Spatial reasoning data

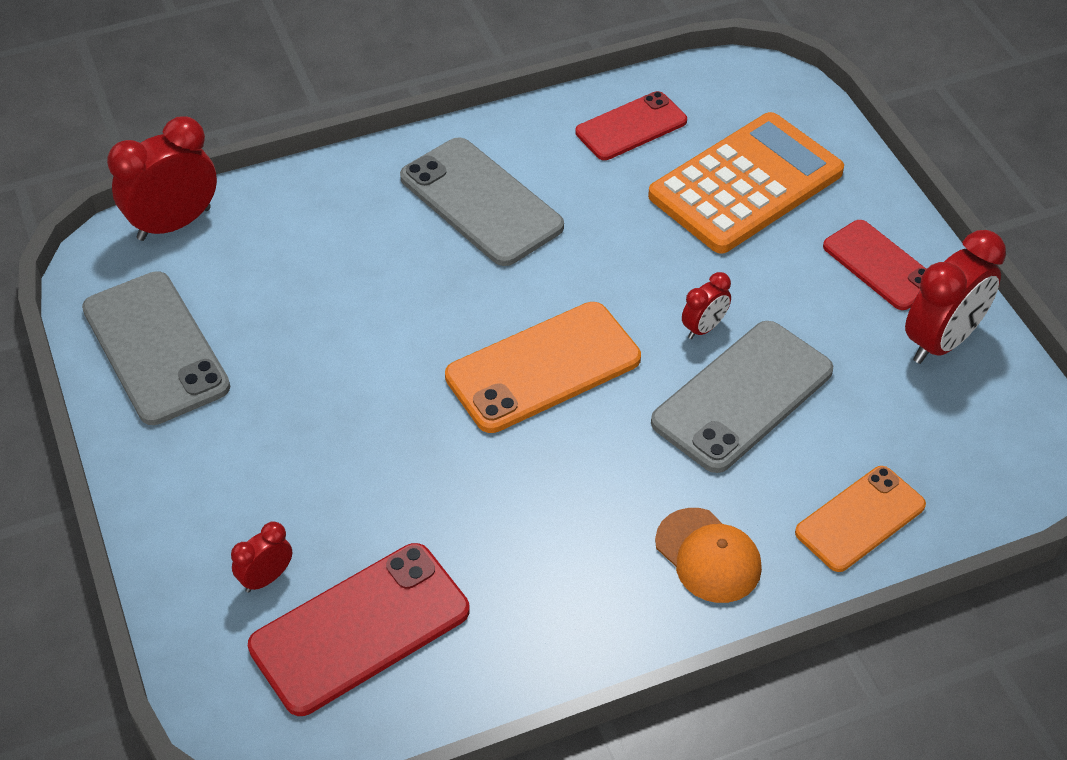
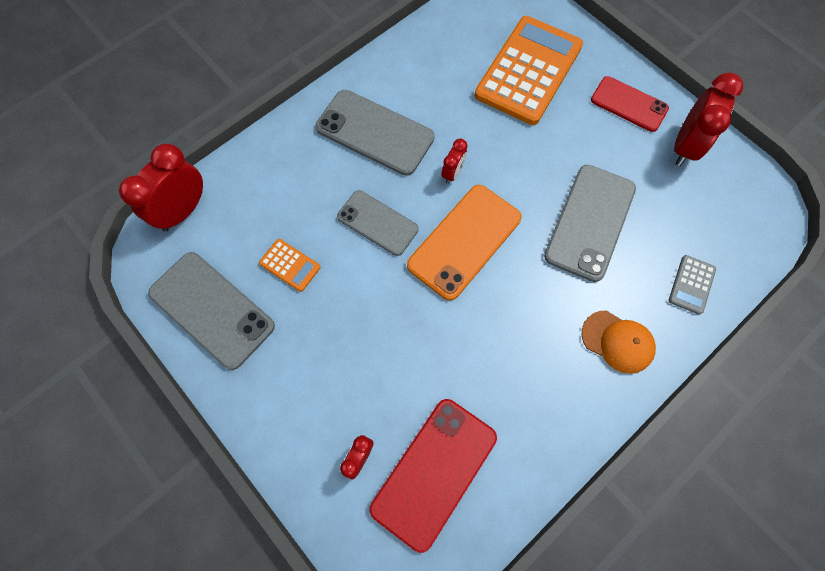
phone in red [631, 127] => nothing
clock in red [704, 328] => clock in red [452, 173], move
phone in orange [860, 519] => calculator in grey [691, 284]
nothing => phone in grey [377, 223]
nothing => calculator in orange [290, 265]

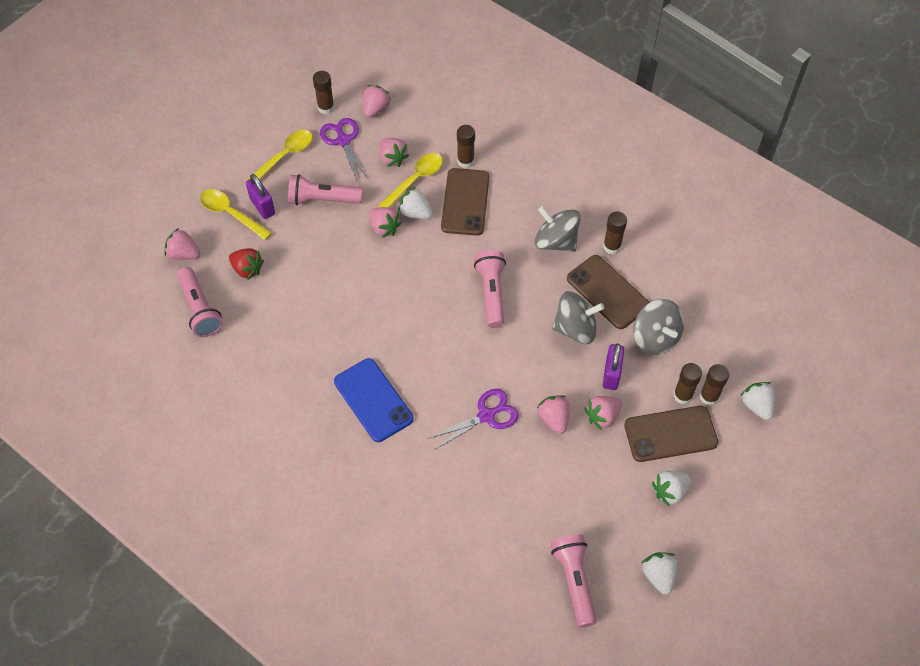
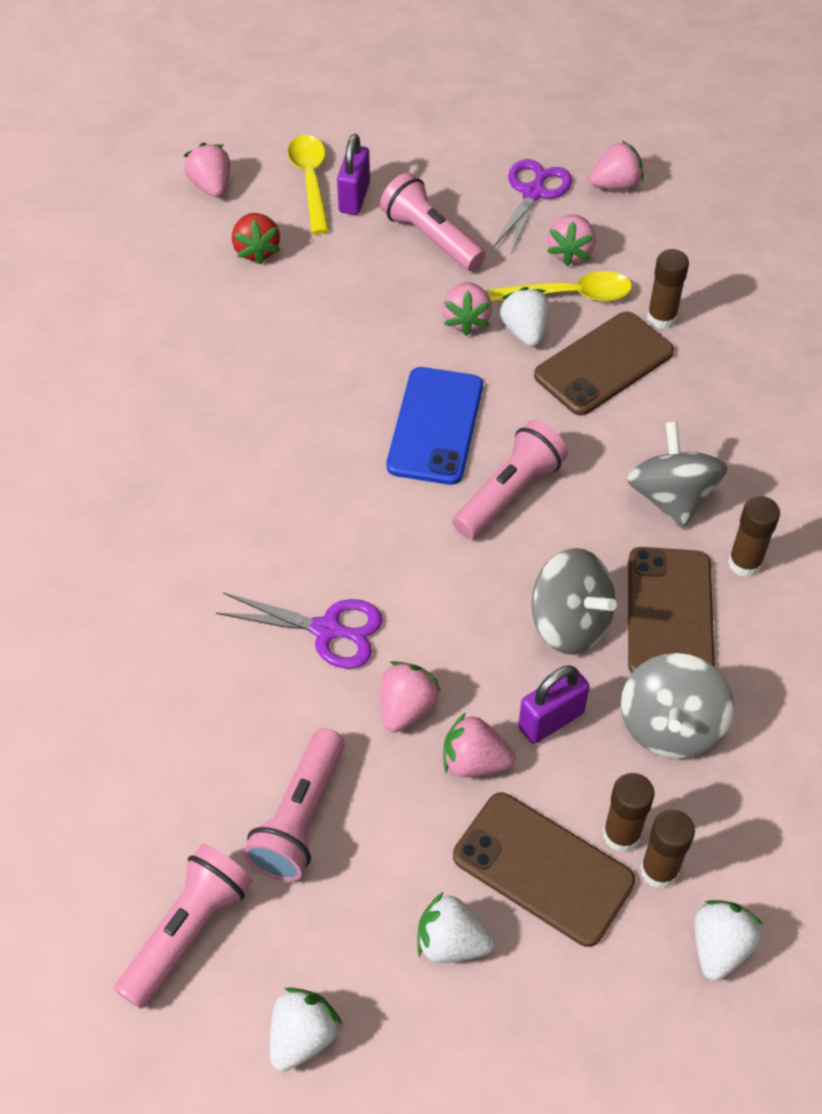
glue stick in brown [326, 107] => nothing
spoon in yellow [284, 156] => nothing
flashlight in pink [200, 309] => flashlight in pink [300, 818], move
phone in blue [373, 400] => phone in blue [435, 426], move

## What is needed
The answer must match the entries above line for line, with the pictures dropped.

## Task answer
phone in red [631, 127] => nothing
clock in red [704, 328] => clock in red [452, 173], move
phone in orange [860, 519] => calculator in grey [691, 284]
nothing => phone in grey [377, 223]
nothing => calculator in orange [290, 265]

glue stick in brown [326, 107] => nothing
spoon in yellow [284, 156] => nothing
flashlight in pink [200, 309] => flashlight in pink [300, 818], move
phone in blue [373, 400] => phone in blue [435, 426], move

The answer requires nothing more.